### Problem requirements
Print, please, the line that contains "blue cross: (176, 164)" and each line after it to the end of the entries, unchanged and with nothing else.

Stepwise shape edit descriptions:
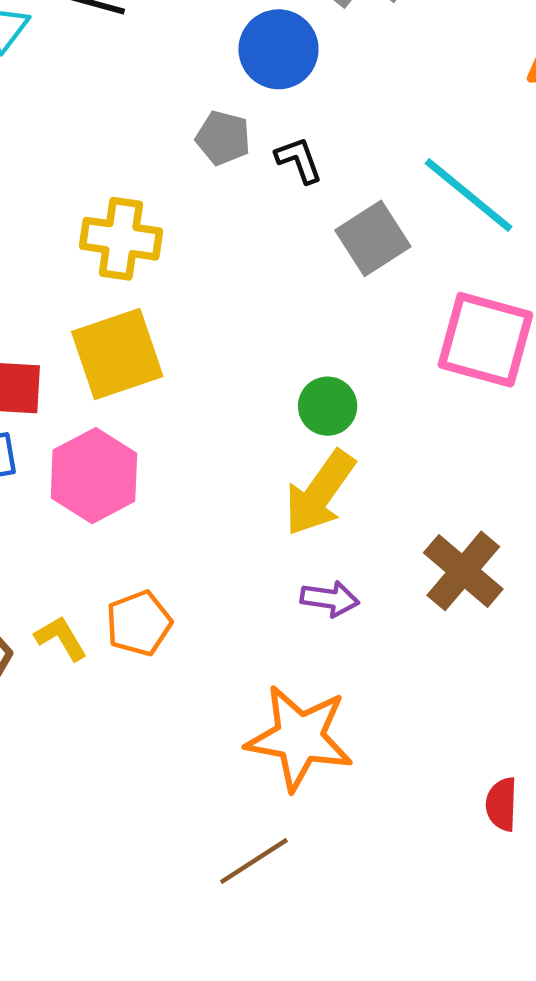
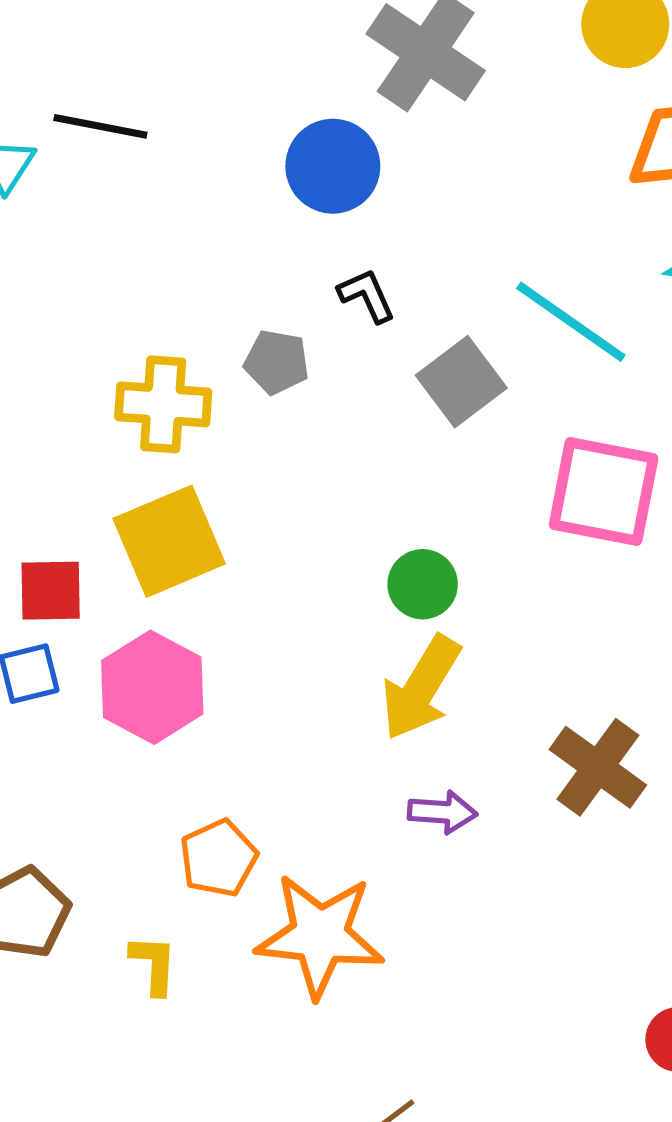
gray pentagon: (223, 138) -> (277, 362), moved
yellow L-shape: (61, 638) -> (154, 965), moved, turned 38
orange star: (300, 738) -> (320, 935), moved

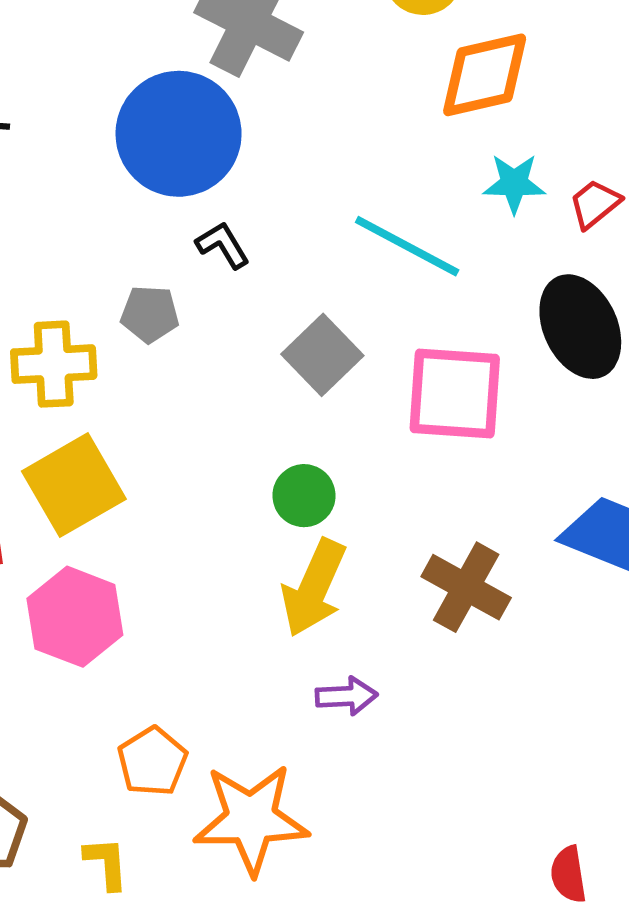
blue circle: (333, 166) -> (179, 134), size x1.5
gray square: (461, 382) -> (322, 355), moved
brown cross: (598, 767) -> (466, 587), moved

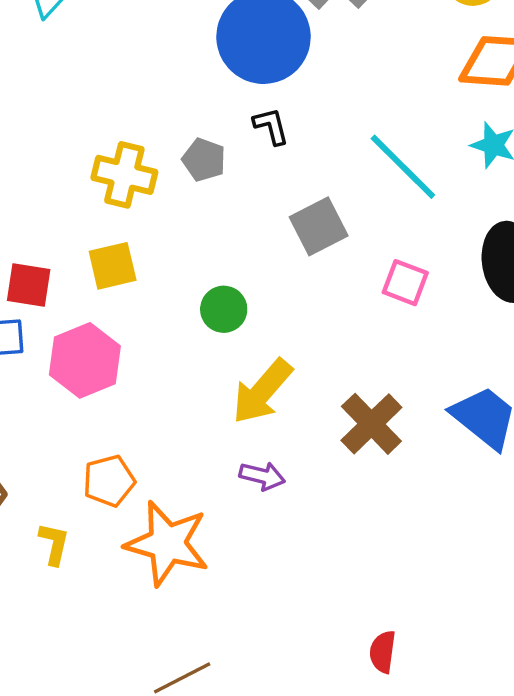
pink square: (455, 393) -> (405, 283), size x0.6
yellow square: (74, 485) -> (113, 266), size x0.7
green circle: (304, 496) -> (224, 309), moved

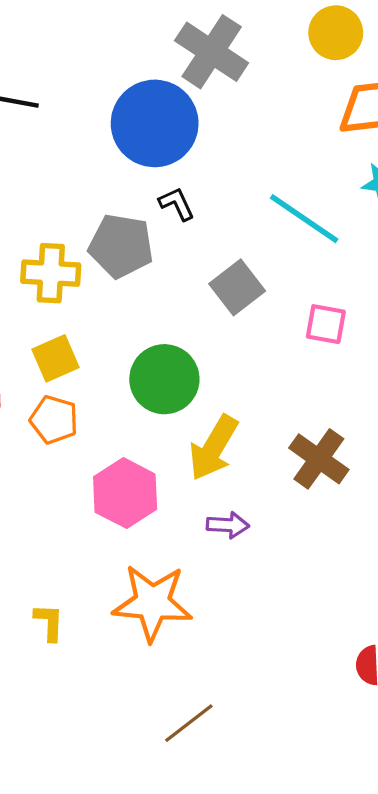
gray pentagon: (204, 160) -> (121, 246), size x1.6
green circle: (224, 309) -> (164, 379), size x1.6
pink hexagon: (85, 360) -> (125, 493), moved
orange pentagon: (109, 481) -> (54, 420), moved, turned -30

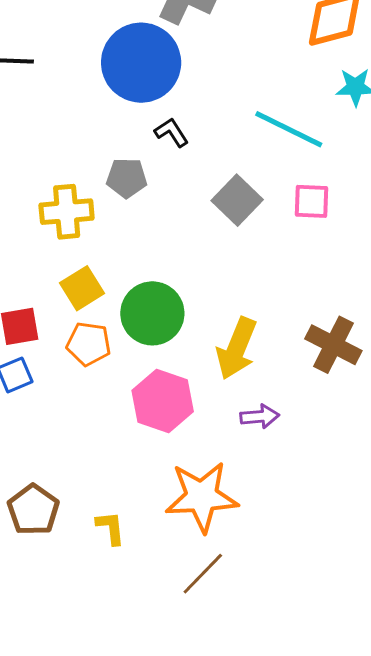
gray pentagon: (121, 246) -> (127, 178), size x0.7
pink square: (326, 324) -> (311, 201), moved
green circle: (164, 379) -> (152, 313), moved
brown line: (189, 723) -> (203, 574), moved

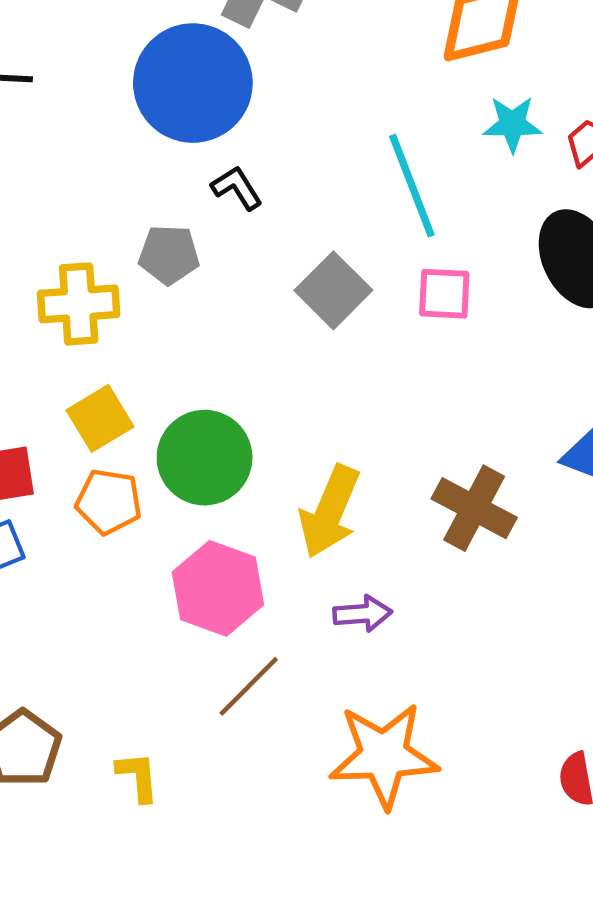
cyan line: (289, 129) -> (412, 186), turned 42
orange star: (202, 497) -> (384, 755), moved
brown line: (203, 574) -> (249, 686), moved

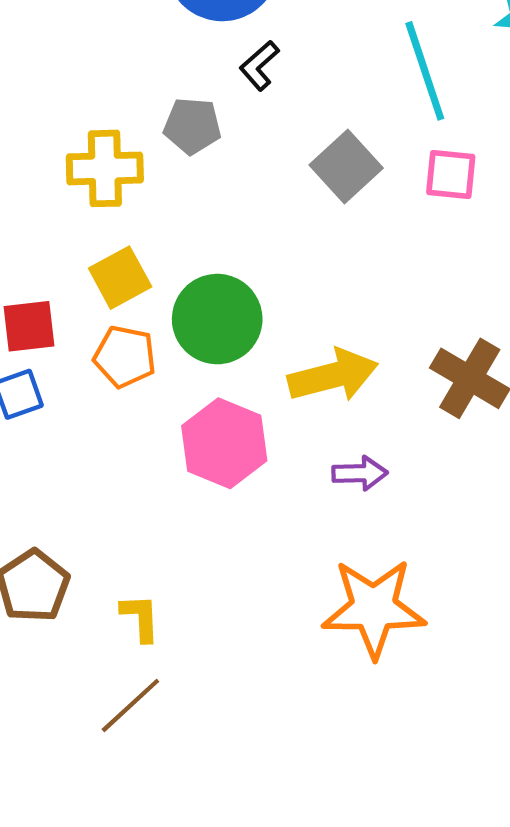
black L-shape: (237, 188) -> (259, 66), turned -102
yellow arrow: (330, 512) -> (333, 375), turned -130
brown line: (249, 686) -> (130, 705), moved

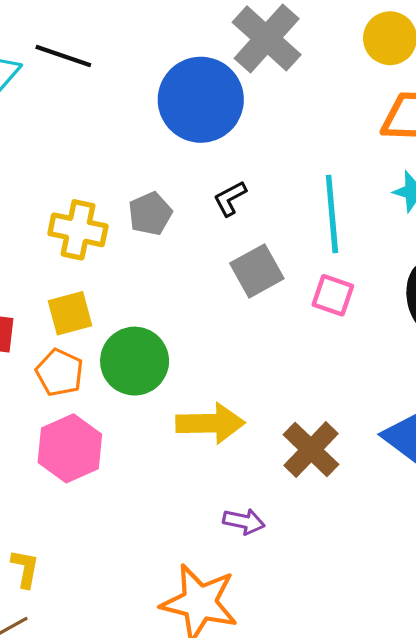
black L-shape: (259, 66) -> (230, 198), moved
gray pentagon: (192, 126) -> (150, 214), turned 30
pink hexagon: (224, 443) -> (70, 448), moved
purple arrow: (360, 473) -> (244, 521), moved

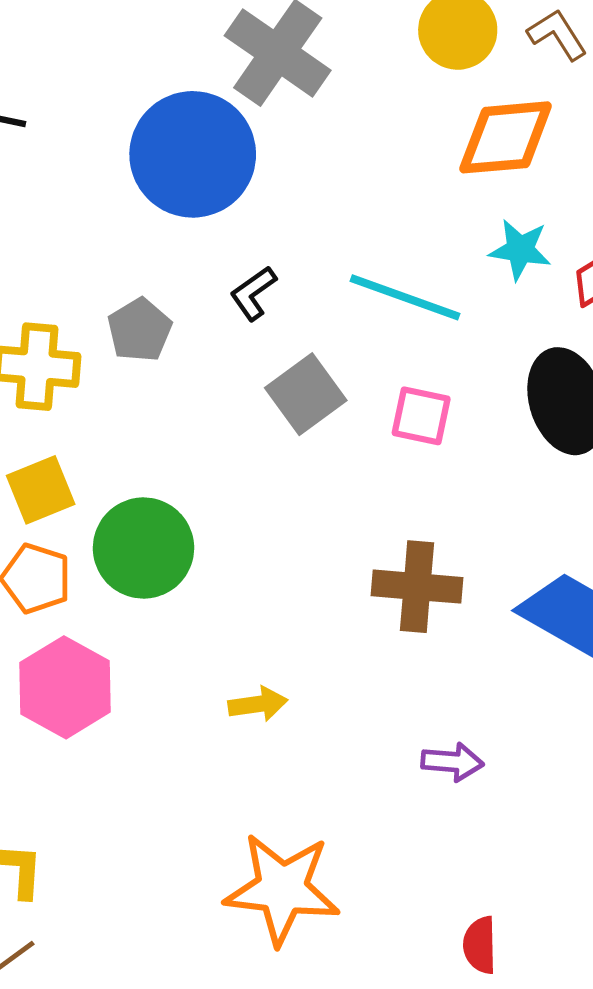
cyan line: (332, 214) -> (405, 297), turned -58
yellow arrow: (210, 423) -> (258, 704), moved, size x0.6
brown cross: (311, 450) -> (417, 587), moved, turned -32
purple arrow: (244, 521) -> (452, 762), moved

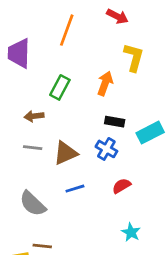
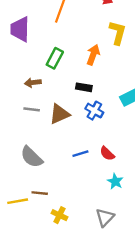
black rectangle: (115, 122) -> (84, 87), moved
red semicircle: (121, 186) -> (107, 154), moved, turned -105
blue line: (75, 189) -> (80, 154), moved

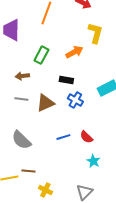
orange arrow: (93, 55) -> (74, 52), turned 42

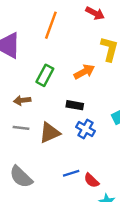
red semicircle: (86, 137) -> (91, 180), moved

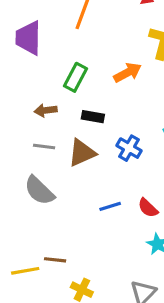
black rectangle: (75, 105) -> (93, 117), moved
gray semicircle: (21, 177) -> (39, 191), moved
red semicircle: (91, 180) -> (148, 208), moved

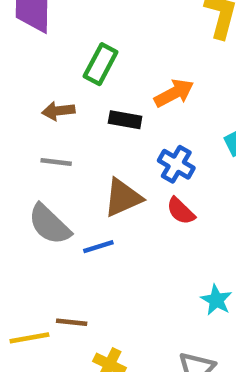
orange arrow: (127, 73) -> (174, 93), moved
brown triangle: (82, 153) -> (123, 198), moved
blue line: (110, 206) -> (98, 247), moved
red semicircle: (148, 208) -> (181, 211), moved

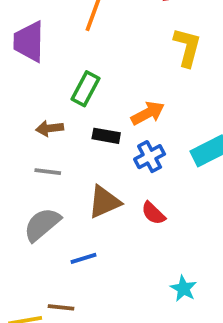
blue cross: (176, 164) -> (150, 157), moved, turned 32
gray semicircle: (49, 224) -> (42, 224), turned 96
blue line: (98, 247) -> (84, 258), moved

### Response box
blue cross: (176, 164) -> (150, 157), moved, turned 32
gray semicircle: (49, 224) -> (42, 224), turned 96
blue line: (98, 247) -> (84, 258), moved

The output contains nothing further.